EXERCISE PROMPT:
Only the lines that hold "relocated" should be in the answer, each copied from the data below.

AVAILABLE DATA:
►
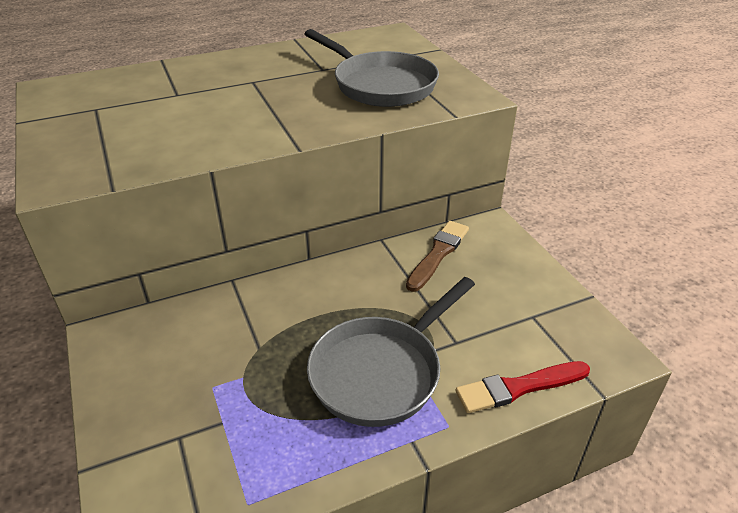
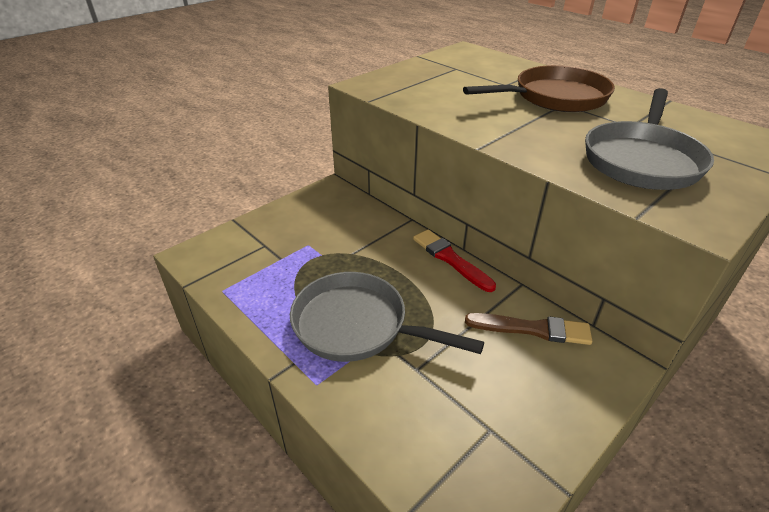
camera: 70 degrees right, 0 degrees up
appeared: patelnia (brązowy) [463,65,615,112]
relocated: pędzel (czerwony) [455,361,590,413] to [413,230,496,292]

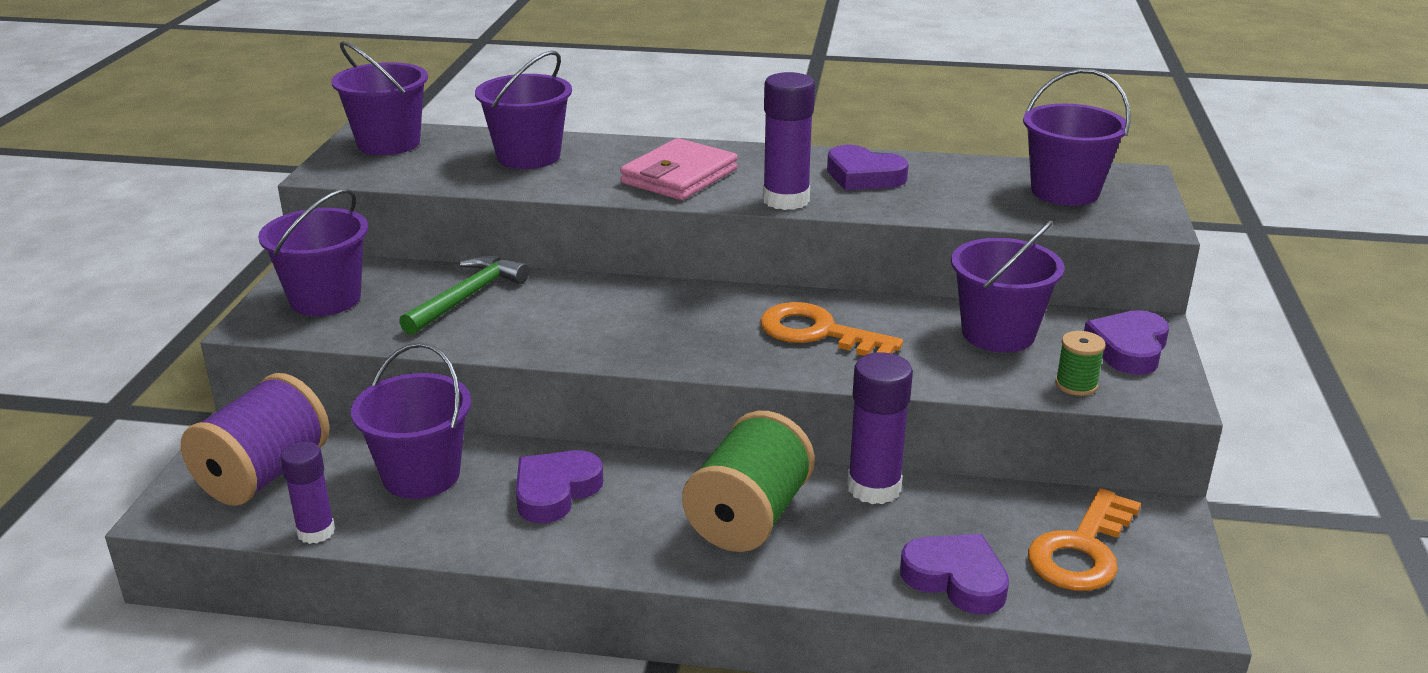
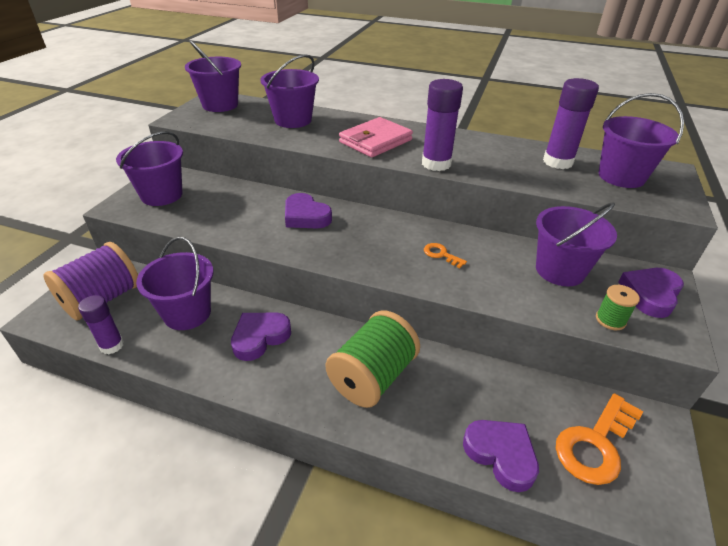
camera: 10 degrees right, 10 degrees up
missing: młotek (zielony) [399,256,529,335]
relocated: serce (fioletowy) [827,145,909,190] to [285,193,332,229]; klej w sztyfcie (fioletowy) [847,352,913,504] to [543,78,599,169]
size: klucz (pomarańczowy) [760,302,903,356] = [424,243,467,268] x0.49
◄
TASK SOLUTION:
relocated: pędzel (czerwony) [455,361,590,413] to [413,230,496,292]
relocated: serce (fioletowy) [827,145,909,190] to [285,193,332,229]; klej w sztyfcie (fioletowy) [847,352,913,504] to [543,78,599,169]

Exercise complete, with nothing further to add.